*** Opening of Input for this task ***

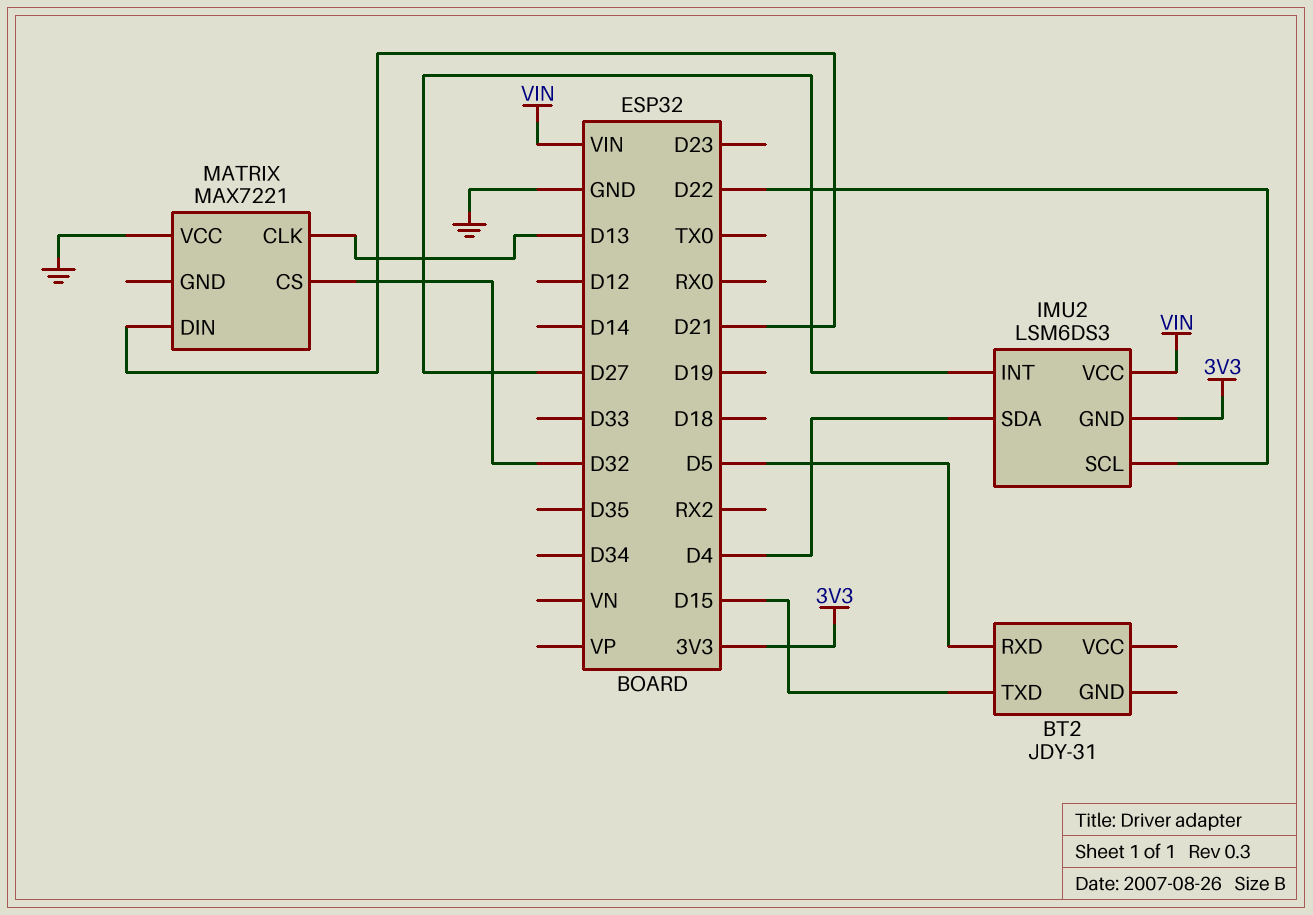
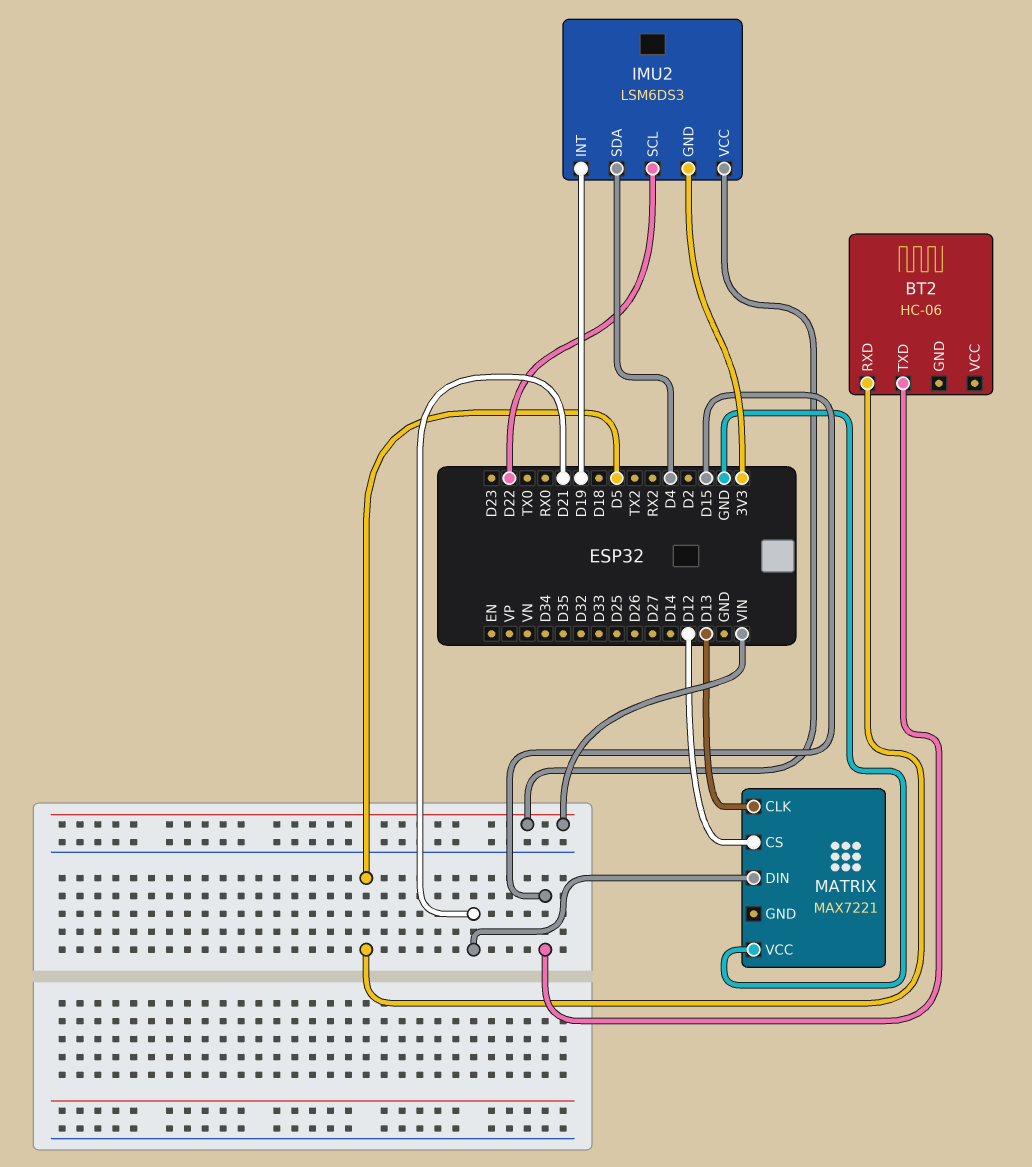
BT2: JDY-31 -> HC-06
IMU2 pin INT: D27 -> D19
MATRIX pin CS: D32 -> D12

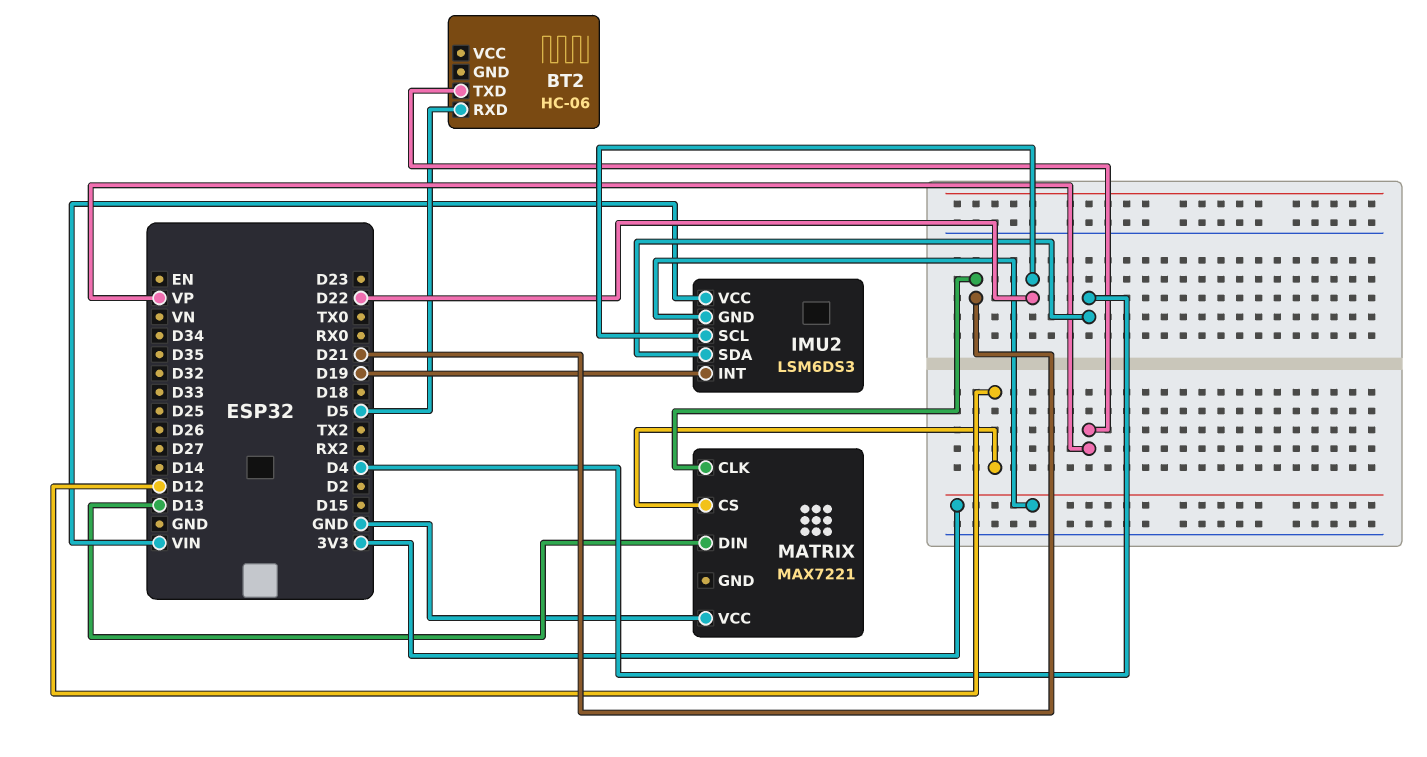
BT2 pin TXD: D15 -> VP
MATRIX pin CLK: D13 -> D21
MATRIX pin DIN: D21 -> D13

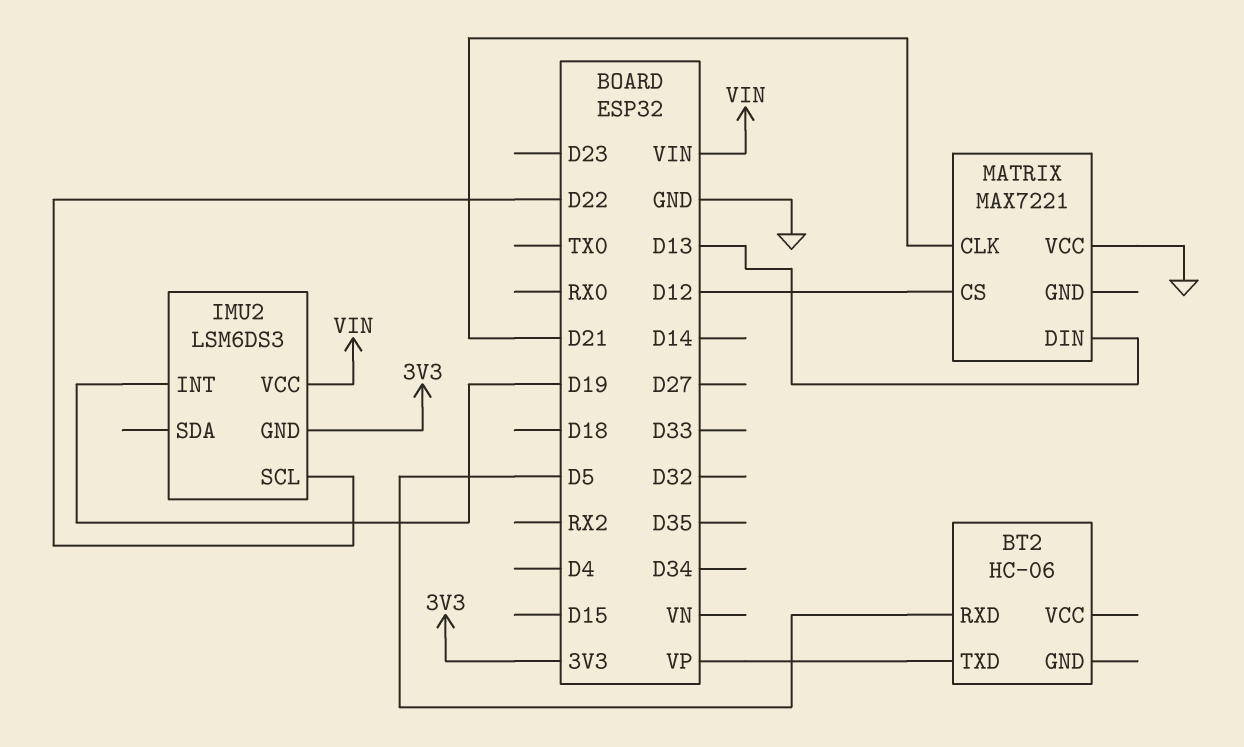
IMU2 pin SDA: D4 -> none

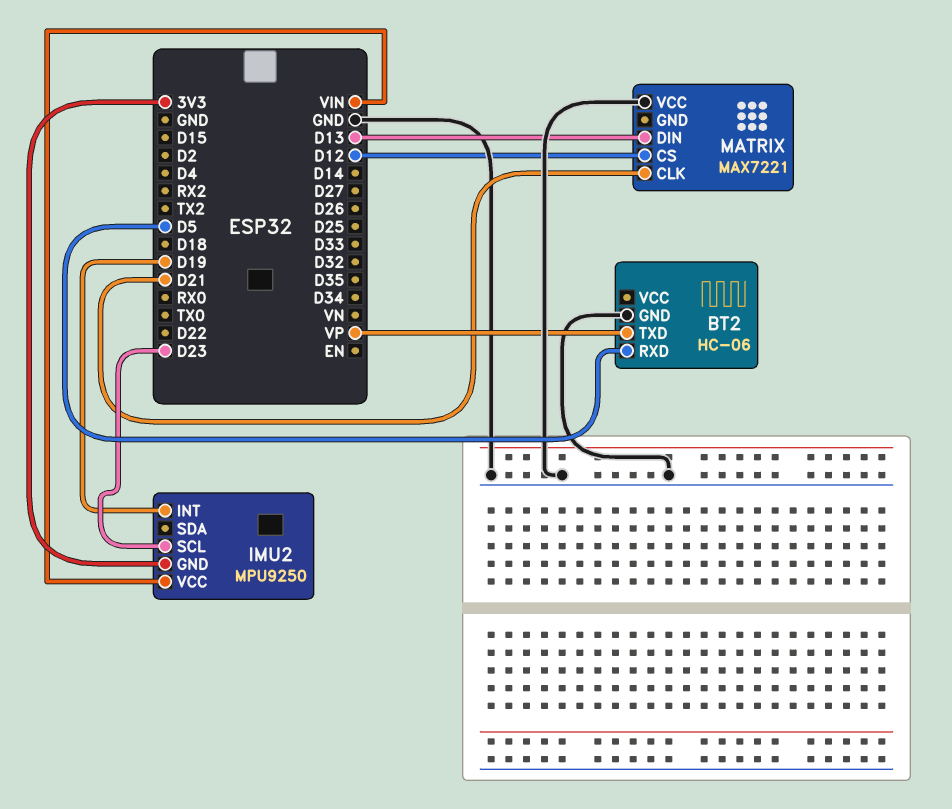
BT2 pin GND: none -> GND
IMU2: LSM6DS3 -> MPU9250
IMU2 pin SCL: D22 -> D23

*** Close of Input for this task ***

* Problem
Where the word "MATRIX" shows up in a line of the records above, count that line; then give the count by itself.

* Output
3